Data extracted from a collection
········
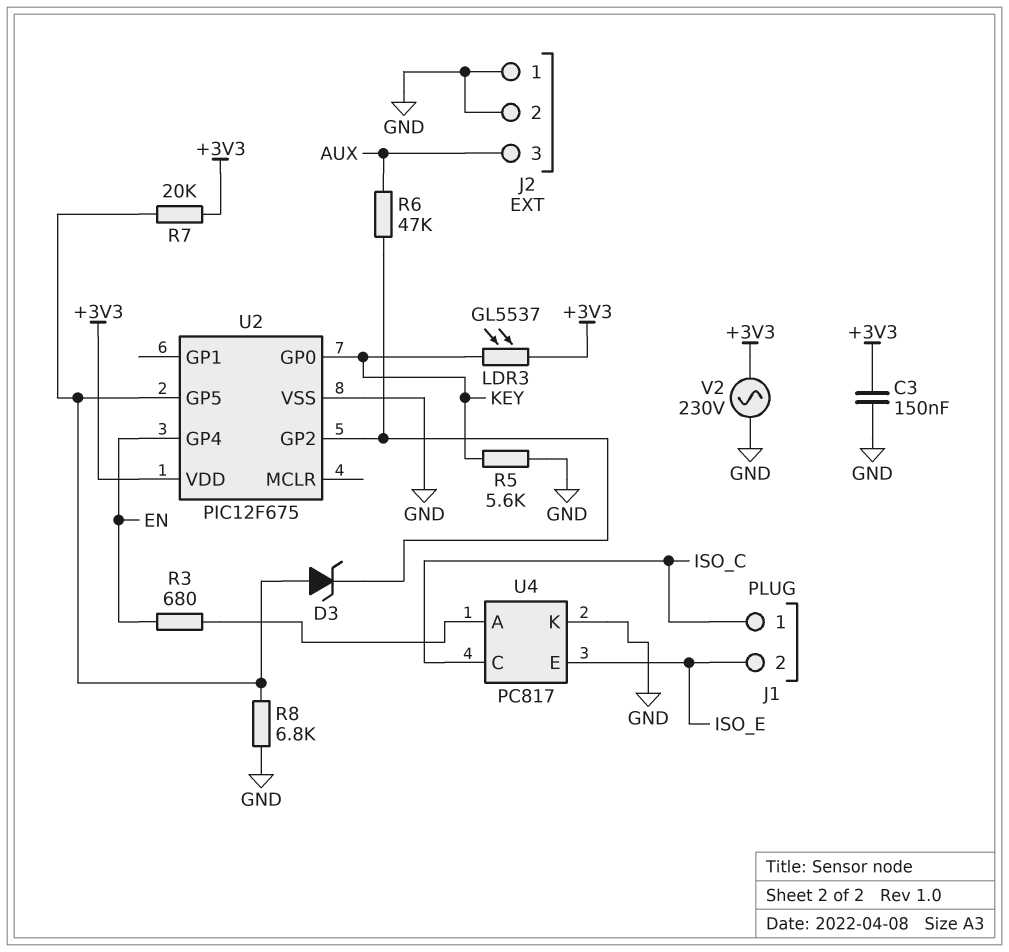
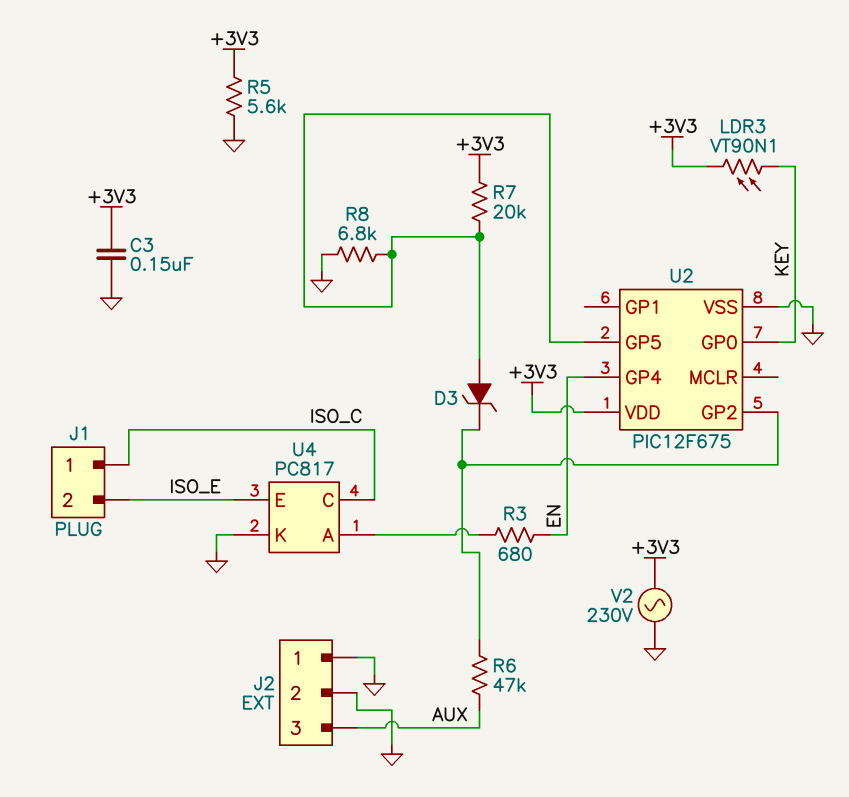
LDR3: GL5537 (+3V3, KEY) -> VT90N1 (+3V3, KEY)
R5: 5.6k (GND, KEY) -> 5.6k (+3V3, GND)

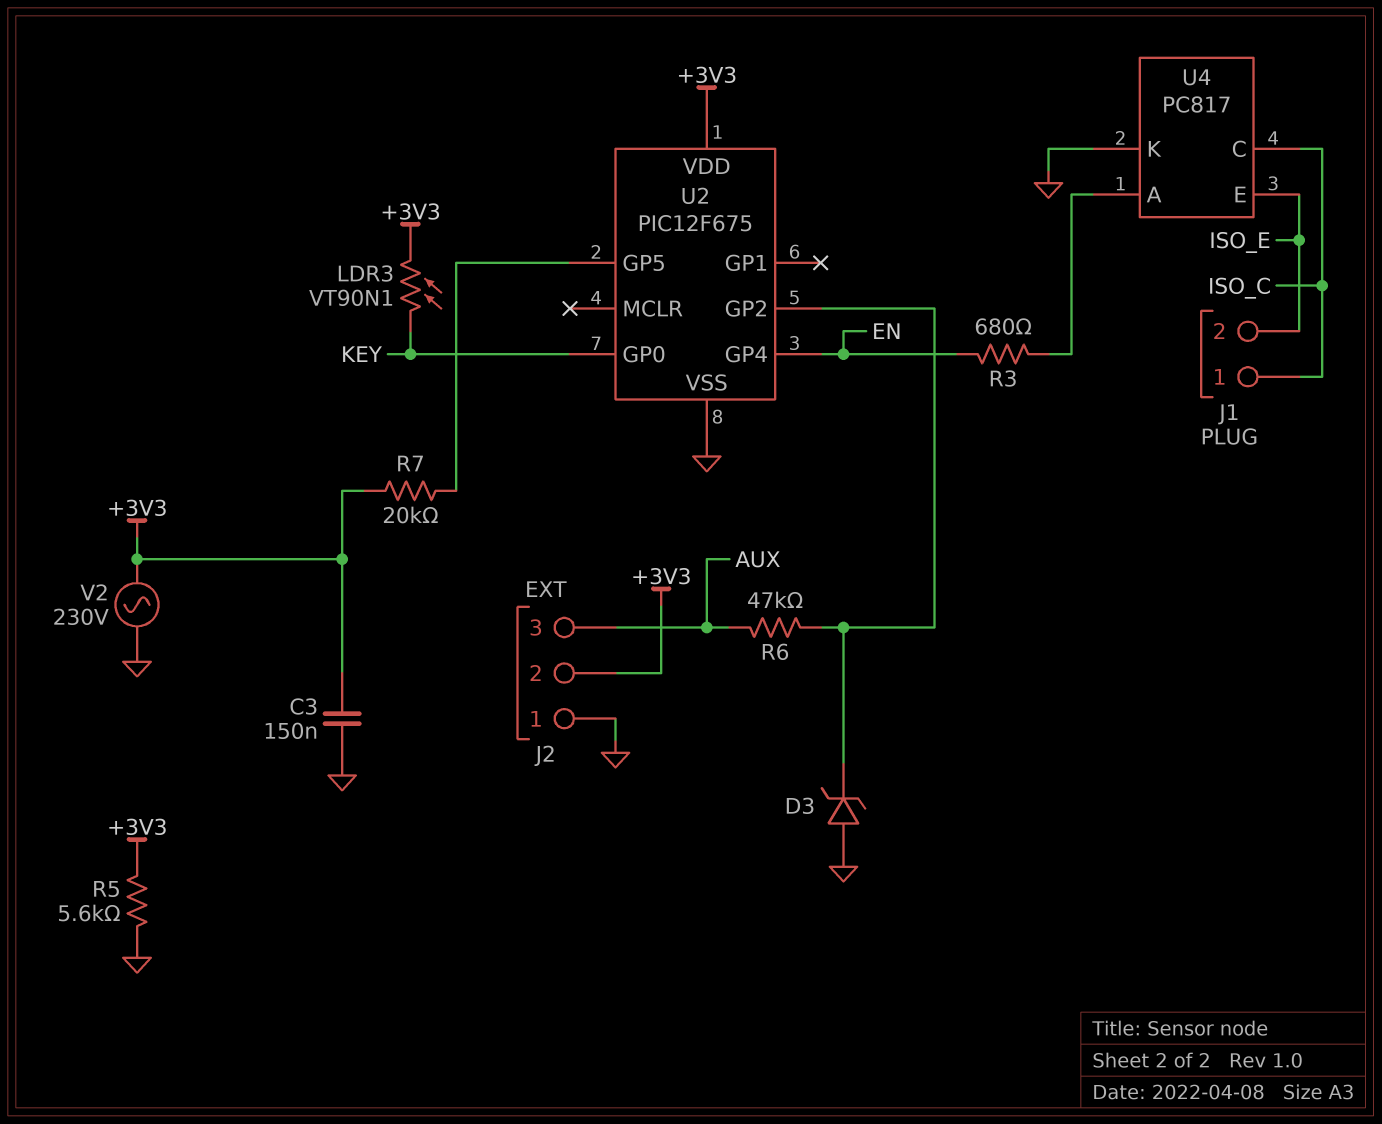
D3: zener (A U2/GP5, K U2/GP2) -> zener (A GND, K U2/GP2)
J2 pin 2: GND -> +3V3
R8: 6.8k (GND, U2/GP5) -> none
········
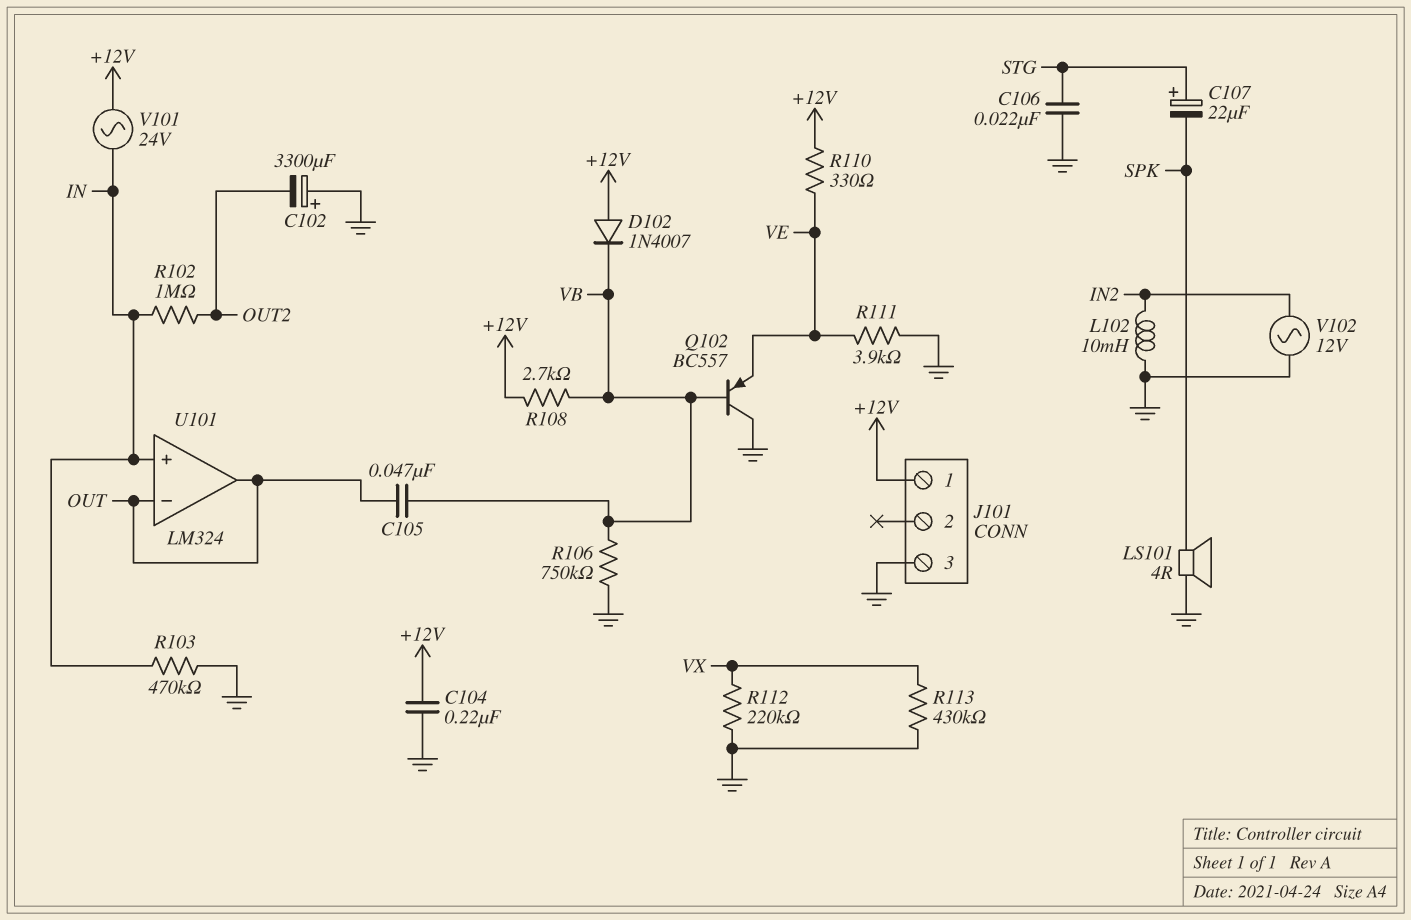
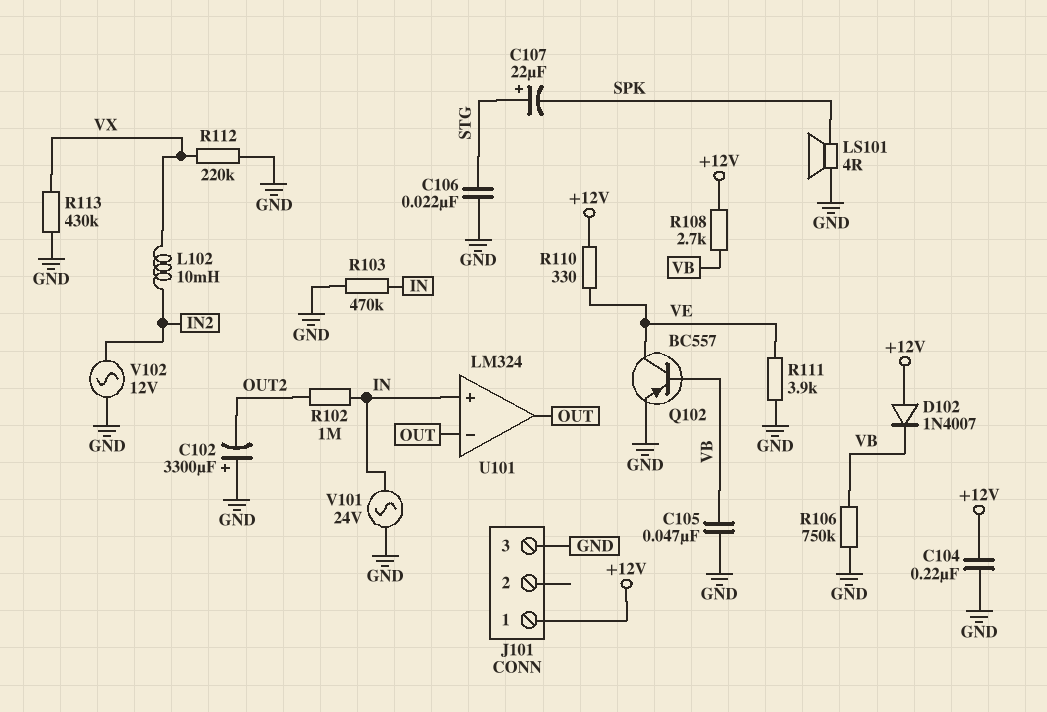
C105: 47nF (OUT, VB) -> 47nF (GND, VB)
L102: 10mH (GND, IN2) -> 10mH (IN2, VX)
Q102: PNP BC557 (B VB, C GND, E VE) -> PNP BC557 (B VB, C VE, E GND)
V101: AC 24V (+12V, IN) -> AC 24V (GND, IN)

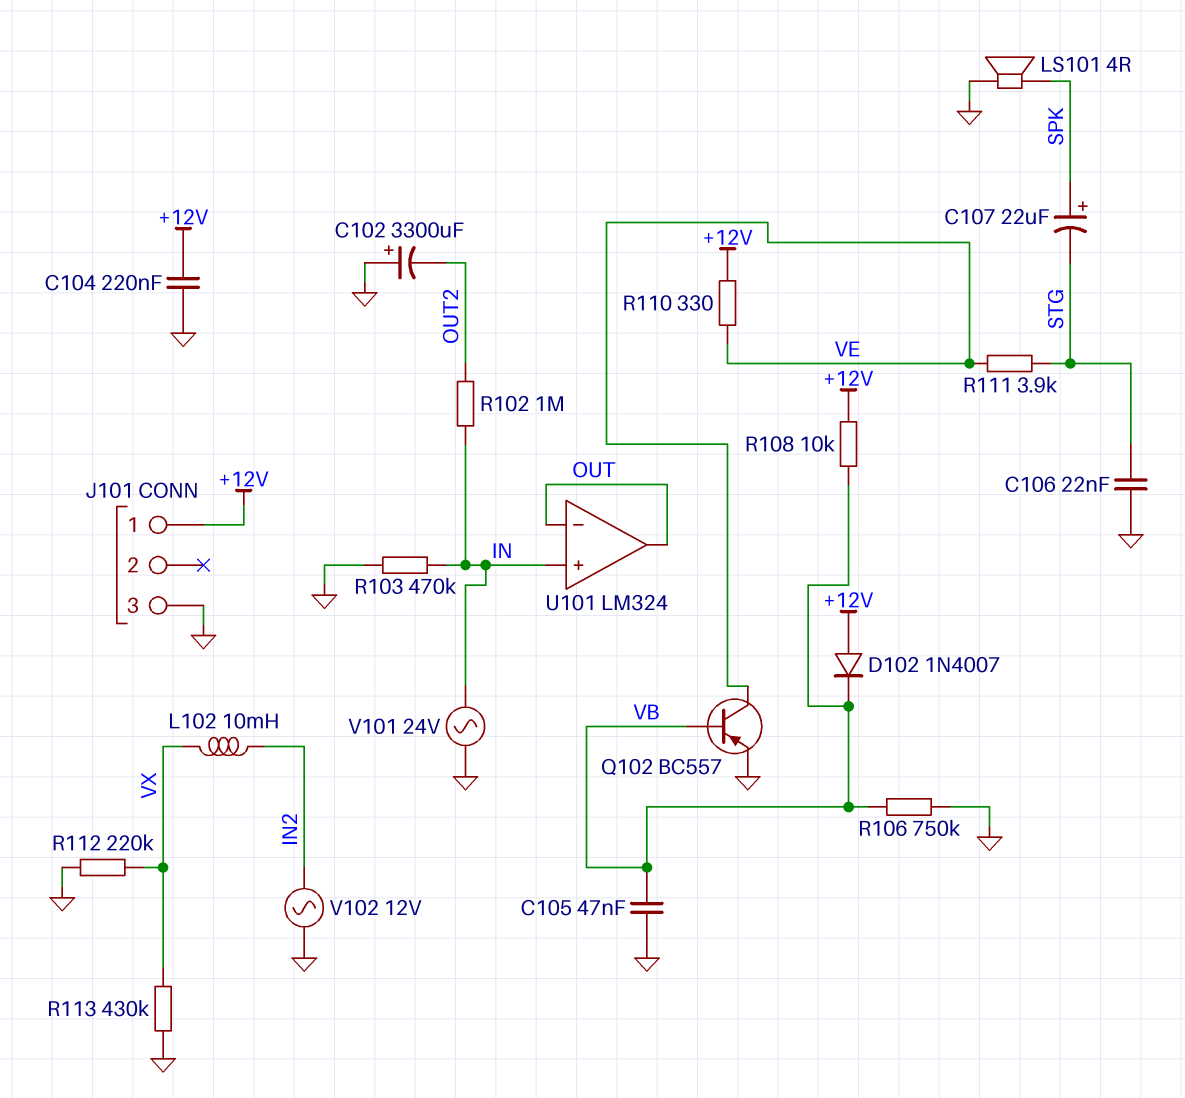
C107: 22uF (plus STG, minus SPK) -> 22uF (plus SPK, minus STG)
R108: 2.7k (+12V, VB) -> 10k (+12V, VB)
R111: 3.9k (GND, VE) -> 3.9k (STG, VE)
········
_Task to complete_
From the records above, quote only the lines running from the line with "C107: 22uF (plus" to the line with "R111: 3.9k (GND, VE) -> 3.9k (STG, VE)", both lines included.

_Task output_
C107: 22uF (plus STG, minus SPK) -> 22uF (plus SPK, minus STG)
R108: 2.7k (+12V, VB) -> 10k (+12V, VB)
R111: 3.9k (GND, VE) -> 3.9k (STG, VE)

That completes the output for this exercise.